Records from a dataset:
·····

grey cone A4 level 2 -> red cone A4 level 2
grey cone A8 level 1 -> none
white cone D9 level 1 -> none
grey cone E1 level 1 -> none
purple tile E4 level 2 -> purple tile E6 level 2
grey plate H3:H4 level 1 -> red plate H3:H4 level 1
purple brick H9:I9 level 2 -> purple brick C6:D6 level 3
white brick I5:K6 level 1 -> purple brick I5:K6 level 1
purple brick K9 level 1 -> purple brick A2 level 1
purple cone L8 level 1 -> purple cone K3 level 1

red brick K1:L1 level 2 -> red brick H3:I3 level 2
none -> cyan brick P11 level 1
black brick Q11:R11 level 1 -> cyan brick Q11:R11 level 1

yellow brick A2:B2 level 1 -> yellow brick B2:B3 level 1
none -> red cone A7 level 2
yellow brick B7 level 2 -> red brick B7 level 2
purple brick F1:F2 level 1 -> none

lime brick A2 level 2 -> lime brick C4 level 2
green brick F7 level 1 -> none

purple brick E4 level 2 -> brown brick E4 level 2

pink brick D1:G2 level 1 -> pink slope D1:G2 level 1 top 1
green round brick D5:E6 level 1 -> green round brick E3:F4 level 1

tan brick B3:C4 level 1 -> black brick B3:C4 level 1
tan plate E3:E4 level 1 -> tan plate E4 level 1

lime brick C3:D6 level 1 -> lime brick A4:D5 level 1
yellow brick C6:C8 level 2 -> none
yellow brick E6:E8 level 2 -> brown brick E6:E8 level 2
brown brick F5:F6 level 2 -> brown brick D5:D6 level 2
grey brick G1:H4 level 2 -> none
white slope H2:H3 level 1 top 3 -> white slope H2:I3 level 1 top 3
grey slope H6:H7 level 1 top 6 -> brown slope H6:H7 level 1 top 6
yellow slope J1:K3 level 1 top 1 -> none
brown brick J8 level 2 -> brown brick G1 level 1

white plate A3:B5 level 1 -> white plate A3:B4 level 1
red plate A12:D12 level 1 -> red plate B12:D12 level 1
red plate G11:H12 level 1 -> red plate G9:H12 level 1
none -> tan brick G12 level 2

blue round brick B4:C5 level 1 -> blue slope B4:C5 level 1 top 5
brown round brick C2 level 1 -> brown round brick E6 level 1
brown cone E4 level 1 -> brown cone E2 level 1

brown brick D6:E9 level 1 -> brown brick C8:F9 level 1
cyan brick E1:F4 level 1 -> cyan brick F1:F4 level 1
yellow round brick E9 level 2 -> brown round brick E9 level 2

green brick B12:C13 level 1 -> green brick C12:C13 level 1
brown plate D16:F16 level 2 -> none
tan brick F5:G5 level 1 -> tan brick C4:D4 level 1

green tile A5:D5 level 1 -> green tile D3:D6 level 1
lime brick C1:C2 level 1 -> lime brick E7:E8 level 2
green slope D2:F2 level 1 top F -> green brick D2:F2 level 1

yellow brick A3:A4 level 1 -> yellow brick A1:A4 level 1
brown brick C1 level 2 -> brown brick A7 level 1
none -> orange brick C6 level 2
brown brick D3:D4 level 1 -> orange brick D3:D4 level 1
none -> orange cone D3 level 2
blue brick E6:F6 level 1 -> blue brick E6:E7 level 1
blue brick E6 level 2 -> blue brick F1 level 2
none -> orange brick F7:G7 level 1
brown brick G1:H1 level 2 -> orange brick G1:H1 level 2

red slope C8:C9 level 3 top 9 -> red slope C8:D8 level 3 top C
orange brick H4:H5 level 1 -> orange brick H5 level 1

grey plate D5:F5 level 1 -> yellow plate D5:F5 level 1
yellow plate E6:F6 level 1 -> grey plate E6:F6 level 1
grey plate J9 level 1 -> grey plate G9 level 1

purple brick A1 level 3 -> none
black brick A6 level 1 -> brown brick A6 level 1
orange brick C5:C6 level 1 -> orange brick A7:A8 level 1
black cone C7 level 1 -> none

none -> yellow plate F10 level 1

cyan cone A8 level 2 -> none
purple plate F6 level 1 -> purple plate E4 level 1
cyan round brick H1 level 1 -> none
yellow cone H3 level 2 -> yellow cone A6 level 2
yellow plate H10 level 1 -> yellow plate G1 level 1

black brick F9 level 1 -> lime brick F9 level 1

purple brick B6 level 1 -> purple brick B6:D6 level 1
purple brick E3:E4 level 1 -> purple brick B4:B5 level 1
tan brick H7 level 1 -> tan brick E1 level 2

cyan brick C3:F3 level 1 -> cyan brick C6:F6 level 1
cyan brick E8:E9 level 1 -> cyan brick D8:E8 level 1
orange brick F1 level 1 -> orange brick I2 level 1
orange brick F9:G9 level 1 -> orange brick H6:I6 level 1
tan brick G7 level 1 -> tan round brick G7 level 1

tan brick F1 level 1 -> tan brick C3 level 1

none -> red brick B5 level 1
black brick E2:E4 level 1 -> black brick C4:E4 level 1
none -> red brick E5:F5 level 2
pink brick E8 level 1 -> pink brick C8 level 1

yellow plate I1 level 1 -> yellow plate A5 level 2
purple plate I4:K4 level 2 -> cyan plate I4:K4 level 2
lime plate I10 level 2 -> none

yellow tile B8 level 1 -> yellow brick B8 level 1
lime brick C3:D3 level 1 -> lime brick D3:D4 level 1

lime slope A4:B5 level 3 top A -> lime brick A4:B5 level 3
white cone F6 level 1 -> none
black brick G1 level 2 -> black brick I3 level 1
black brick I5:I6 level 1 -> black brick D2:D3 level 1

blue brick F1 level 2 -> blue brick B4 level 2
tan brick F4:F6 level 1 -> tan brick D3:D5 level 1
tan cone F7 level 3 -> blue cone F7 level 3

·····

• What the task asks: All records must be repeated exactly, with none skipped.

• Completed exercise:
grey cone A4 level 2 -> red cone A4 level 2
grey cone A8 level 1 -> none
white cone D9 level 1 -> none
grey cone E1 level 1 -> none
purple tile E4 level 2 -> purple tile E6 level 2
grey plate H3:H4 level 1 -> red plate H3:H4 level 1
purple brick H9:I9 level 2 -> purple brick C6:D6 level 3
white brick I5:K6 level 1 -> purple brick I5:K6 level 1
purple brick K9 level 1 -> purple brick A2 level 1
purple cone L8 level 1 -> purple cone K3 level 1

red brick K1:L1 level 2 -> red brick H3:I3 level 2
none -> cyan brick P11 level 1
black brick Q11:R11 level 1 -> cyan brick Q11:R11 level 1

yellow brick A2:B2 level 1 -> yellow brick B2:B3 level 1
none -> red cone A7 level 2
yellow brick B7 level 2 -> red brick B7 level 2
purple brick F1:F2 level 1 -> none

lime brick A2 level 2 -> lime brick C4 level 2
green brick F7 level 1 -> none

purple brick E4 level 2 -> brown brick E4 level 2

pink brick D1:G2 level 1 -> pink slope D1:G2 level 1 top 1
green round brick D5:E6 level 1 -> green round brick E3:F4 level 1

tan brick B3:C4 level 1 -> black brick B3:C4 level 1
tan plate E3:E4 level 1 -> tan plate E4 level 1

lime brick C3:D6 level 1 -> lime brick A4:D5 level 1
yellow brick C6:C8 level 2 -> none
yellow brick E6:E8 level 2 -> brown brick E6:E8 level 2
brown brick F5:F6 level 2 -> brown brick D5:D6 level 2
grey brick G1:H4 level 2 -> none
white slope H2:H3 level 1 top 3 -> white slope H2:I3 level 1 top 3
grey slope H6:H7 level 1 top 6 -> brown slope H6:H7 level 1 top 6
yellow slope J1:K3 level 1 top 1 -> none
brown brick J8 level 2 -> brown brick G1 level 1

white plate A3:B5 level 1 -> white plate A3:B4 level 1
red plate A12:D12 level 1 -> red plate B12:D12 level 1
red plate G11:H12 level 1 -> red plate G9:H12 level 1
none -> tan brick G12 level 2

blue round brick B4:C5 level 1 -> blue slope B4:C5 level 1 top 5
brown round brick C2 level 1 -> brown round brick E6 level 1
brown cone E4 level 1 -> brown cone E2 level 1

brown brick D6:E9 level 1 -> brown brick C8:F9 level 1
cyan brick E1:F4 level 1 -> cyan brick F1:F4 level 1
yellow round brick E9 level 2 -> brown round brick E9 level 2

green brick B12:C13 level 1 -> green brick C12:C13 level 1
brown plate D16:F16 level 2 -> none
tan brick F5:G5 level 1 -> tan brick C4:D4 level 1

green tile A5:D5 level 1 -> green tile D3:D6 level 1
lime brick C1:C2 level 1 -> lime brick E7:E8 level 2
green slope D2:F2 level 1 top F -> green brick D2:F2 level 1

yellow brick A3:A4 level 1 -> yellow brick A1:A4 level 1
brown brick C1 level 2 -> brown brick A7 level 1
none -> orange brick C6 level 2
brown brick D3:D4 level 1 -> orange brick D3:D4 level 1
none -> orange cone D3 level 2
blue brick E6:F6 level 1 -> blue brick E6:E7 level 1
blue brick E6 level 2 -> blue brick F1 level 2
none -> orange brick F7:G7 level 1
brown brick G1:H1 level 2 -> orange brick G1:H1 level 2

red slope C8:C9 level 3 top 9 -> red slope C8:D8 level 3 top C
orange brick H4:H5 level 1 -> orange brick H5 level 1

grey plate D5:F5 level 1 -> yellow plate D5:F5 level 1
yellow plate E6:F6 level 1 -> grey plate E6:F6 level 1
grey plate J9 level 1 -> grey plate G9 level 1

purple brick A1 level 3 -> none
black brick A6 level 1 -> brown brick A6 level 1
orange brick C5:C6 level 1 -> orange brick A7:A8 level 1
black cone C7 level 1 -> none

none -> yellow plate F10 level 1

cyan cone A8 level 2 -> none
purple plate F6 level 1 -> purple plate E4 level 1
cyan round brick H1 level 1 -> none
yellow cone H3 level 2 -> yellow cone A6 level 2
yellow plate H10 level 1 -> yellow plate G1 level 1

black brick F9 level 1 -> lime brick F9 level 1

purple brick B6 level 1 -> purple brick B6:D6 level 1
purple brick E3:E4 level 1 -> purple brick B4:B5 level 1
tan brick H7 level 1 -> tan brick E1 level 2

cyan brick C3:F3 level 1 -> cyan brick C6:F6 level 1
cyan brick E8:E9 level 1 -> cyan brick D8:E8 level 1
orange brick F1 level 1 -> orange brick I2 level 1
orange brick F9:G9 level 1 -> orange brick H6:I6 level 1
tan brick G7 level 1 -> tan round brick G7 level 1

tan brick F1 level 1 -> tan brick C3 level 1

none -> red brick B5 level 1
black brick E2:E4 level 1 -> black brick C4:E4 level 1
none -> red brick E5:F5 level 2
pink brick E8 level 1 -> pink brick C8 level 1

yellow plate I1 level 1 -> yellow plate A5 level 2
purple plate I4:K4 level 2 -> cyan plate I4:K4 level 2
lime plate I10 level 2 -> none

yellow tile B8 level 1 -> yellow brick B8 level 1
lime brick C3:D3 level 1 -> lime brick D3:D4 level 1

lime slope A4:B5 level 3 top A -> lime brick A4:B5 level 3
white cone F6 level 1 -> none
black brick G1 level 2 -> black brick I3 level 1
black brick I5:I6 level 1 -> black brick D2:D3 level 1

blue brick F1 level 2 -> blue brick B4 level 2
tan brick F4:F6 level 1 -> tan brick D3:D5 level 1
tan cone F7 level 3 -> blue cone F7 level 3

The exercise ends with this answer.